*Exercise*: Retype every line of the data below with no changes.

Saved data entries
++++++

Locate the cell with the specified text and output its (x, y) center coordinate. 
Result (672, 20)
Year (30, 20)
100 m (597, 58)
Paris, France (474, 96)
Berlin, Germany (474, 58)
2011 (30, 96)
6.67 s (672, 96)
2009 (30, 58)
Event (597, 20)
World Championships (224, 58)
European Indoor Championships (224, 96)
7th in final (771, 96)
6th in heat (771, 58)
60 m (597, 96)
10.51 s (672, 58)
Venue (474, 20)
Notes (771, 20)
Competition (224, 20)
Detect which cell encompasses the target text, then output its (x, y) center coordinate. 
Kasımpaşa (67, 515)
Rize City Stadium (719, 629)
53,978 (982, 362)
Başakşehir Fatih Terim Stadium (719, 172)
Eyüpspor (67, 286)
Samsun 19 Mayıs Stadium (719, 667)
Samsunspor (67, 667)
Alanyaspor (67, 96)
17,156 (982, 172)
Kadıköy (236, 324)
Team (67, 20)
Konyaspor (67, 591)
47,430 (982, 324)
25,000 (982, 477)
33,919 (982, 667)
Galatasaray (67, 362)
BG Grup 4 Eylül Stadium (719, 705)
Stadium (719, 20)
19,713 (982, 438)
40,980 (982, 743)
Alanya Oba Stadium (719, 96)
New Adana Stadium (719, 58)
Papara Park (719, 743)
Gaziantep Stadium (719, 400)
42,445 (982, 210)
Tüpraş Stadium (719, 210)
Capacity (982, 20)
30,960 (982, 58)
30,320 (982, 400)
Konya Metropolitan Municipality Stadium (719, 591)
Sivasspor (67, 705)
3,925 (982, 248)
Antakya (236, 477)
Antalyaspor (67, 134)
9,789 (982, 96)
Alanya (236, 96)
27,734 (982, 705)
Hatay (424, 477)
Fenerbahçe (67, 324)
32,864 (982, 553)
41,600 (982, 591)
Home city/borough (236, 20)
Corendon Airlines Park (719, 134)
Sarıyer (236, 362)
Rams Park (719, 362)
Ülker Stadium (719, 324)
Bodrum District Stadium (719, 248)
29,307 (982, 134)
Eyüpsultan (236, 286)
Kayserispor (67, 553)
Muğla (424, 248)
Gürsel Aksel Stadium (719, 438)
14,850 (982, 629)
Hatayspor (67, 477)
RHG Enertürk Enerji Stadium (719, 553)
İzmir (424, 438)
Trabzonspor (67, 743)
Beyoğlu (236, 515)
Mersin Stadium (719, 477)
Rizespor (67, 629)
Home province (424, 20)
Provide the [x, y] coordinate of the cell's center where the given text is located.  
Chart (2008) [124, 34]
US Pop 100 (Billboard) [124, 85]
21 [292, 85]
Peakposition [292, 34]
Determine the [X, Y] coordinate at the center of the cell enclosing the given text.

++++++

*Solution for this task*:
Locate the cell with the specified text and output its (x, y) center coordinate. 
Result (672, 20)
Year (30, 20)
100 m (597, 58)
Paris, France (474, 96)
Berlin, Germany (474, 58)
2011 (30, 96)
6.67 s (672, 96)
2009 (30, 58)
Event (597, 20)
World Championships (224, 58)
European Indoor Championships (224, 96)
7th in final (771, 96)
6th in heat (771, 58)
60 m (597, 96)
10.51 s (672, 58)
Venue (474, 20)
Notes (771, 20)
Competition (224, 20)
Detect which cell encompasses the target text, then output its (x, y) center coordinate. 
Kasımpaşa (67, 515)
Rize City Stadium (719, 629)
53,978 (982, 362)
Başakşehir Fatih Terim Stadium (719, 172)
Eyüpspor (67, 286)
Samsun 19 Mayıs Stadium (719, 667)
Samsunspor (67, 667)
Alanyaspor (67, 96)
17,156 (982, 172)
Kadıköy (236, 324)
Team (67, 20)
Konyaspor (67, 591)
47,430 (982, 324)
25,000 (982, 477)
33,919 (982, 667)
Galatasaray (67, 362)
BG Grup 4 Eylül Stadium (719, 705)
Stadium (719, 20)
19,713 (982, 438)
40,980 (982, 743)
Alanya Oba Stadium (719, 96)
New Adana Stadium (719, 58)
Papara Park (719, 743)
Gaziantep Stadium (719, 400)
42,445 (982, 210)
Tüpraş Stadium (719, 210)
Capacity (982, 20)
30,960 (982, 58)
30,320 (982, 400)
Konya Metropolitan Municipality Stadium (719, 591)
Sivasspor (67, 705)
3,925 (982, 248)
Antakya (236, 477)
Antalyaspor (67, 134)
9,789 (982, 96)
Alanya (236, 96)
27,734 (982, 705)
Hatay (424, 477)
Fenerbahçe (67, 324)
32,864 (982, 553)
41,600 (982, 591)
Home city/borough (236, 20)
Corendon Airlines Park (719, 134)
Sarıyer (236, 362)
Rams Park (719, 362)
Ülker Stadium (719, 324)
Bodrum District Stadium (719, 248)
29,307 (982, 134)
Eyüpsultan (236, 286)
Kayserispor (67, 553)
Muğla (424, 248)
Gürsel Aksel Stadium (719, 438)
14,850 (982, 629)
Hatayspor (67, 477)
RHG Enertürk Enerji Stadium (719, 553)
İzmir (424, 438)
Trabzonspor (67, 743)
Beyoğlu (236, 515)
Mersin Stadium (719, 477)
Rizespor (67, 629)
Home province (424, 20)
Provide the [x, y] coordinate of the cell's center where the given text is located.  
Chart (2008) [124, 34]
US Pop 100 (Billboard) [124, 85]
21 [292, 85]
Peakposition [292, 34]
Determine the [X, Y] coordinate at the center of the cell enclosing the given text.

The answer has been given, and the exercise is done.